**PROBLEM REQUIREMENTS:** Write down exactly the lines from the one below that has "window: (500, 164) -> (161, 29), moved" to the end of the data, both ends included; the pictures should not appear in your copy.

**AVAILABLE DATA:**
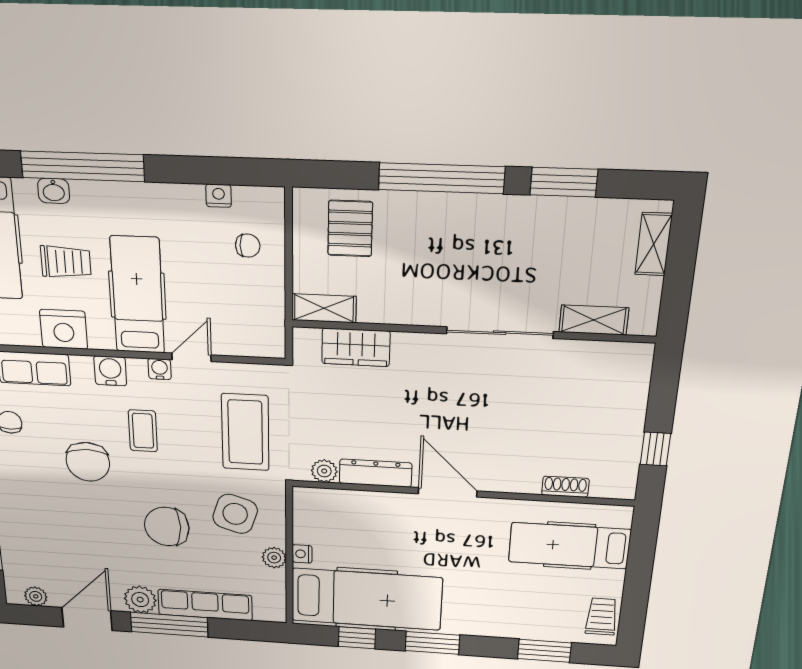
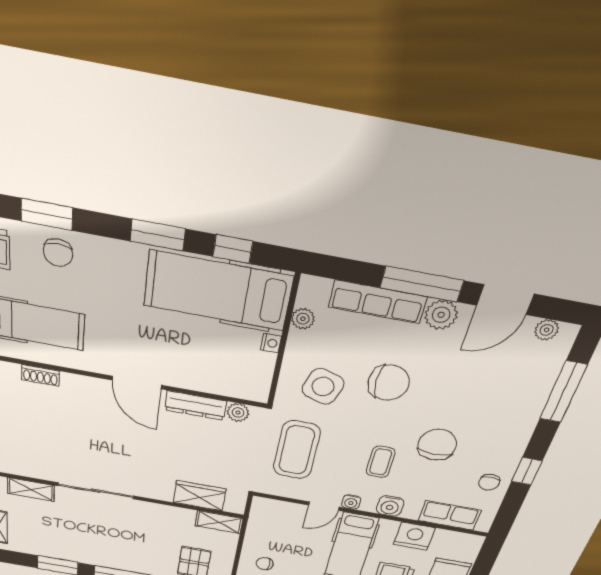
plant: (274, 558) -> (303, 319), moved
chair: (535, 618) -> (58, 253), added

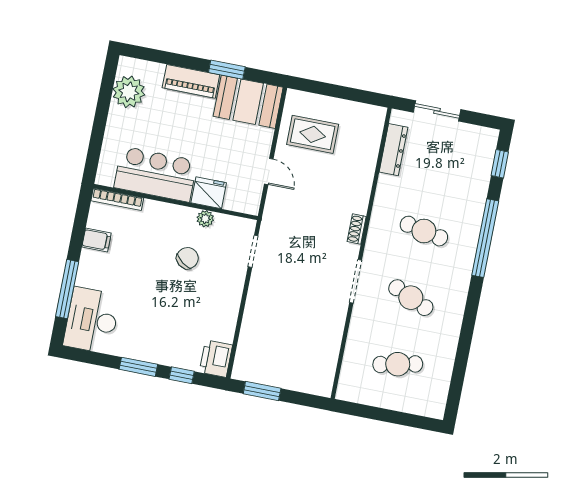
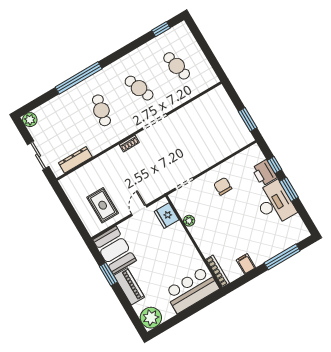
plant: (129, 92) -> (151, 318), moved
plant: (487, 138) -> (30, 120), added
window: (500, 164) -> (161, 29), moved
bar counter: (156, 174) -> (192, 290), moved, turned 90
fridge: (209, 193) -> (167, 216), moved
chair: (187, 258) -> (223, 186), moved, turned 53
cafe table: (411, 298) -> (139, 88), turned -45
desk: (92, 320) -> (275, 203), moved, turned -90
printer: (216, 359) -> (264, 173), moved, turned 90

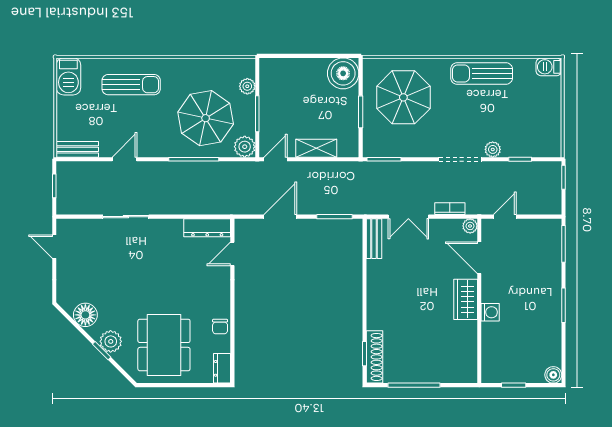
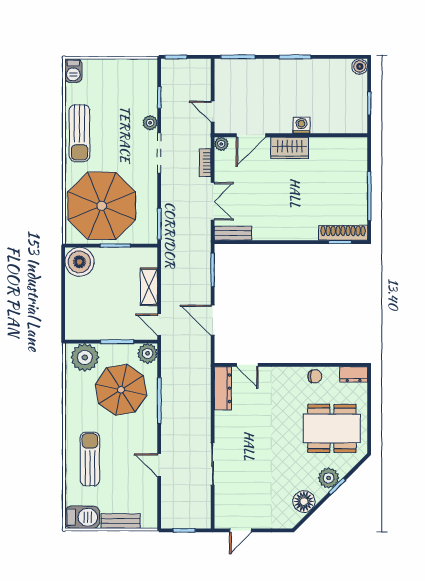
plant: (247, 86) -> (85, 357), width x1.88, depth x1.88
parasol: (403, 97) -> (102, 206), width x1.36, depth x1.36
bench: (77, 149) -> (120, 521), moved, turned 90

**COMPLETED TASK:**
window: (500, 164) -> (161, 29), moved
bar counter: (156, 174) -> (192, 290), moved, turned 90
fridge: (209, 193) -> (167, 216), moved
chair: (187, 258) -> (223, 186), moved, turned 53
cafe table: (411, 298) -> (139, 88), turned -45
desk: (92, 320) -> (275, 203), moved, turned -90
printer: (216, 359) -> (264, 173), moved, turned 90

plant: (247, 86) -> (85, 357), width x1.88, depth x1.88
parasol: (403, 97) -> (102, 206), width x1.36, depth x1.36
bench: (77, 149) -> (120, 521), moved, turned 90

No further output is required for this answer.